● **Exercise**
Could you filter the data below down to the lines that hold the word "yellow"?

● **Supplied material**

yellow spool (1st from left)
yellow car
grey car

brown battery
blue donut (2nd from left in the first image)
---
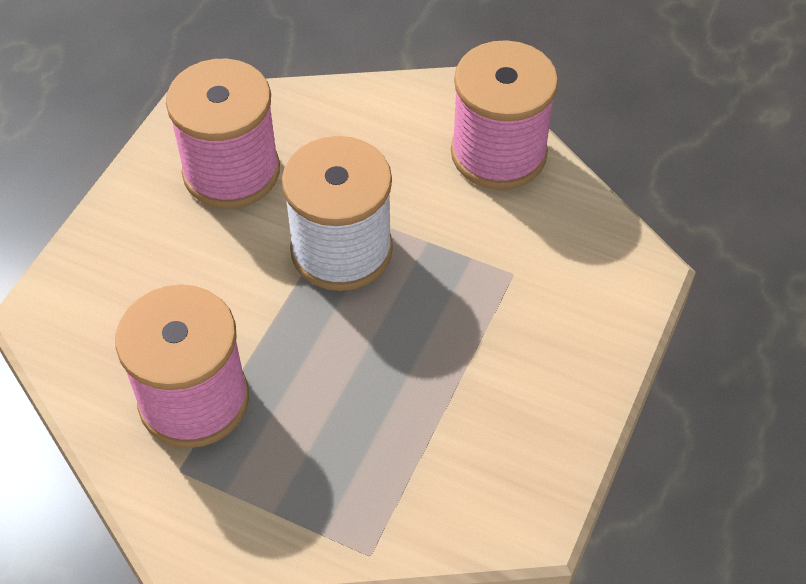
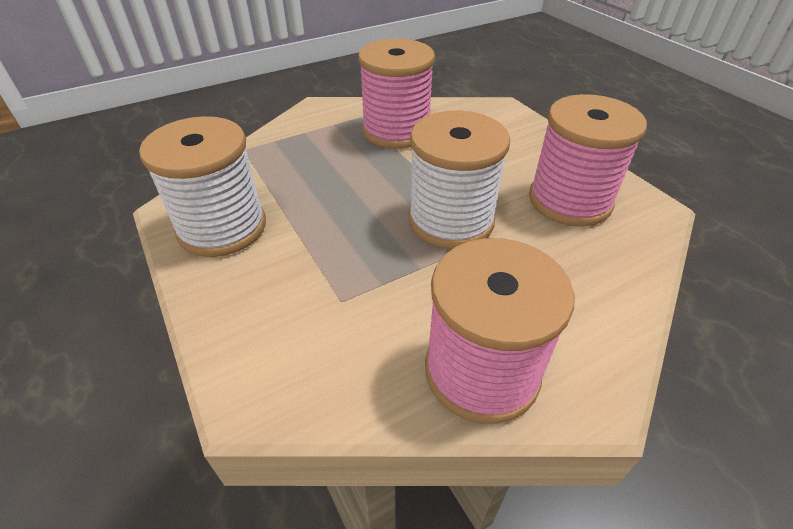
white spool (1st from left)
...
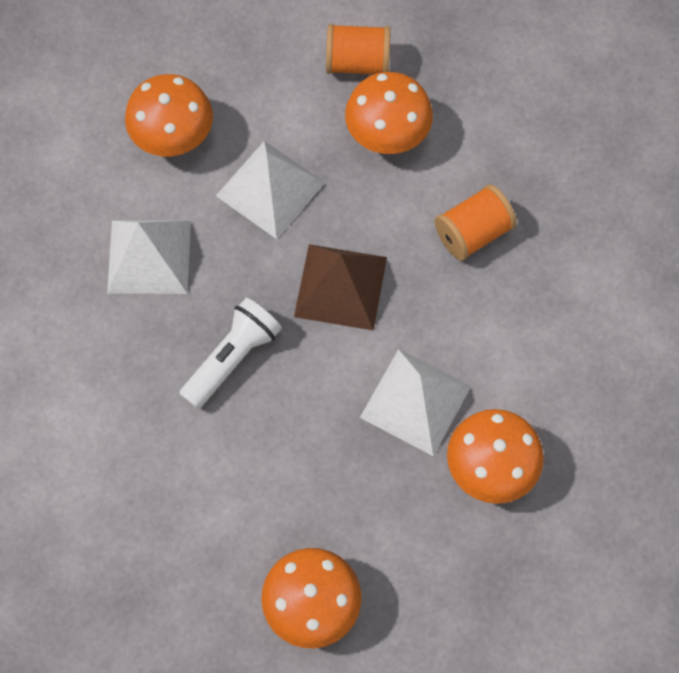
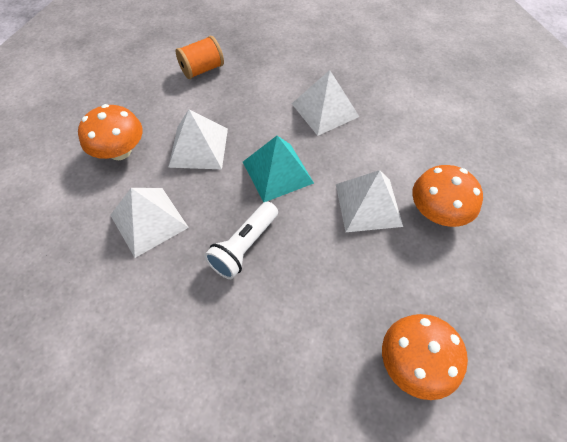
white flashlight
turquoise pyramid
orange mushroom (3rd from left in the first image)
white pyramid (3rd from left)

● **Result**
yellow spool (1st from left)
yellow car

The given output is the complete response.